Beginning with the line that contains "camera: 30 degrees left, 0 degrees up", return every line down to the last one in the material below, exactly and with no others.

* * *

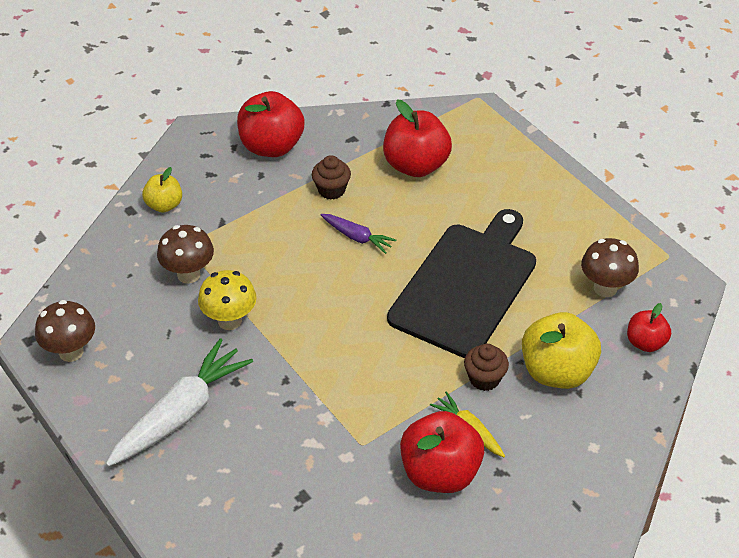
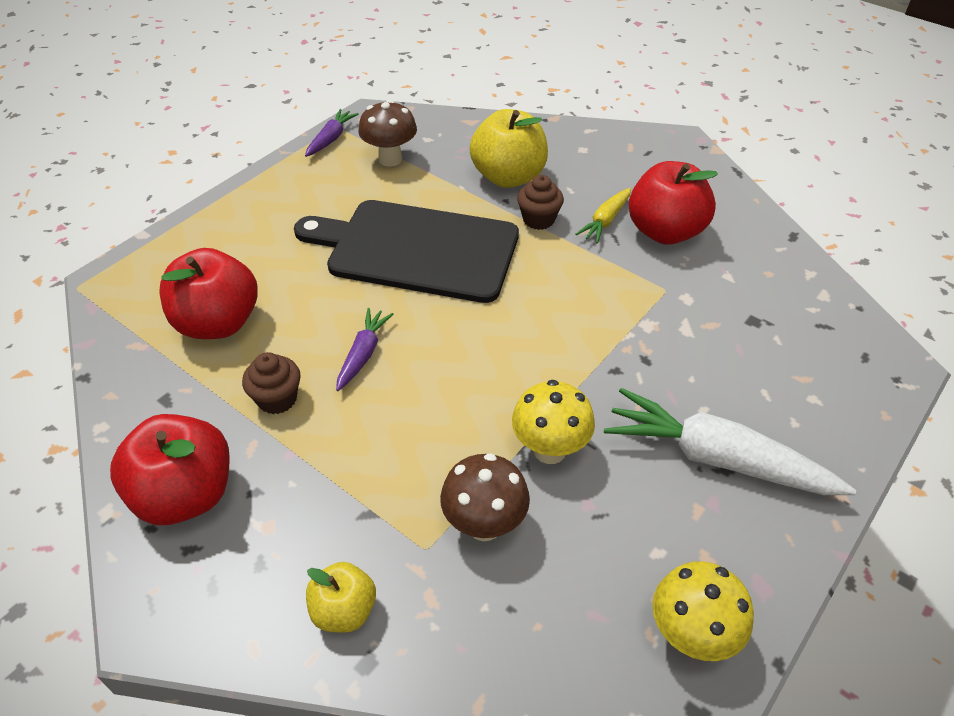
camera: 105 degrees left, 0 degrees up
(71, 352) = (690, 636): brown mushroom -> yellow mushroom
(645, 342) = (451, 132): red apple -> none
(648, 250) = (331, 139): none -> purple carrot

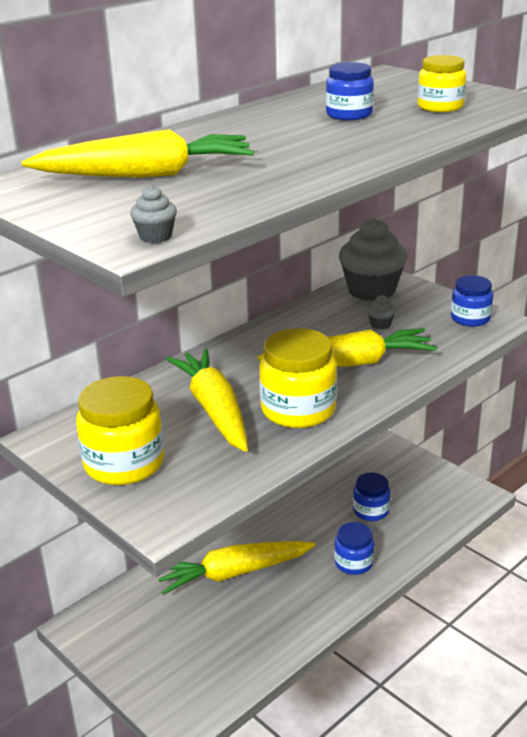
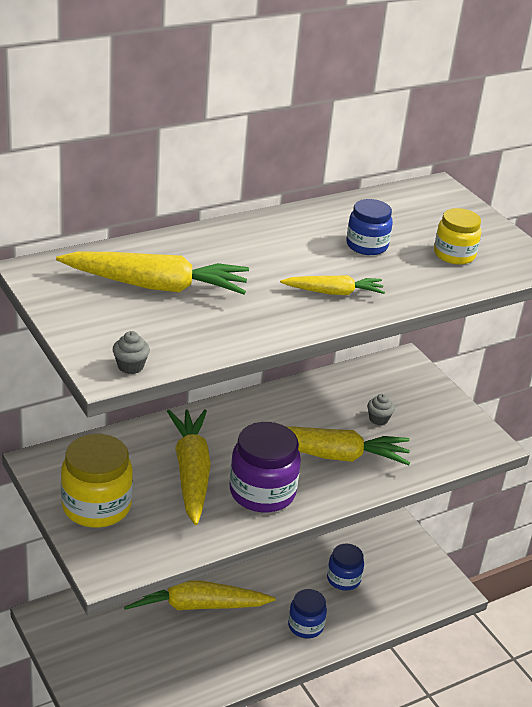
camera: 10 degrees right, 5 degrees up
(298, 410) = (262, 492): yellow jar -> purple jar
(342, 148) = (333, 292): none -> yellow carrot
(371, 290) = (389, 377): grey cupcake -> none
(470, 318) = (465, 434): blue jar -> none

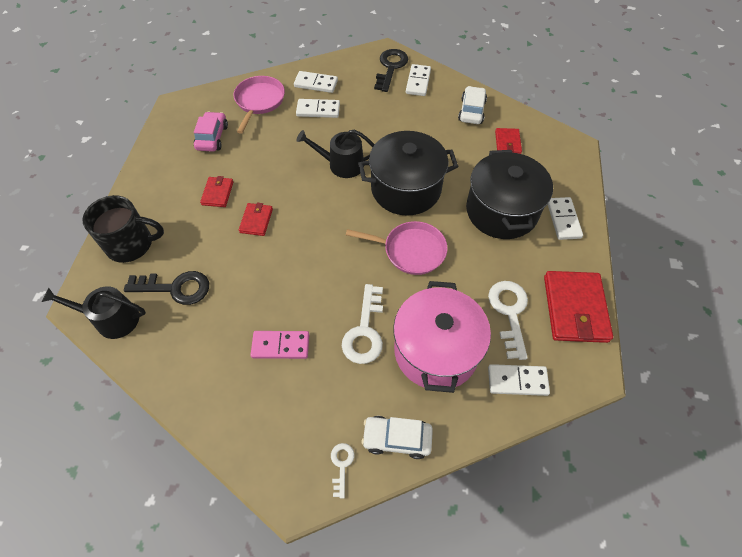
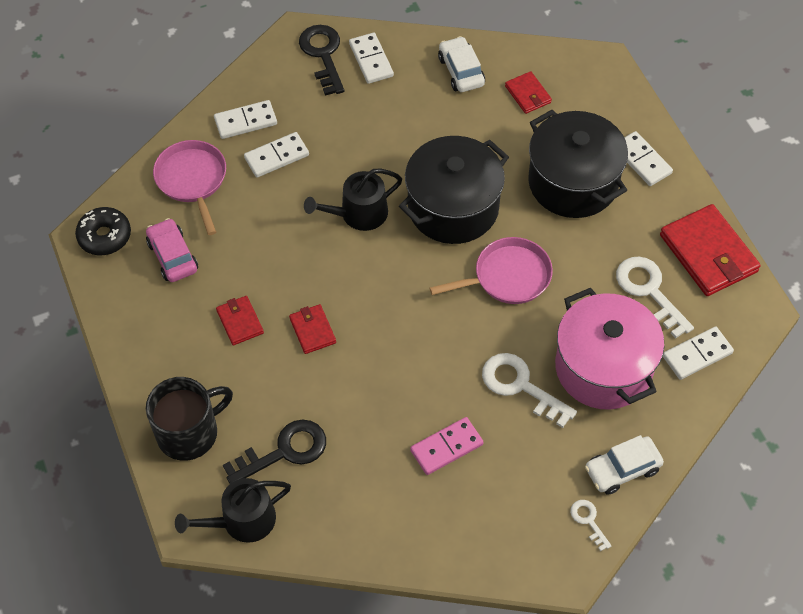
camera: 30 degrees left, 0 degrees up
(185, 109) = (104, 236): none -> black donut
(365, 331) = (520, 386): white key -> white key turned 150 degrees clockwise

* * *

**Result for this task**
camera: 30 degrees left, 0 degrees up
(185, 109) = (104, 236): none -> black donut
(365, 331) = (520, 386): white key -> white key turned 150 degrees clockwise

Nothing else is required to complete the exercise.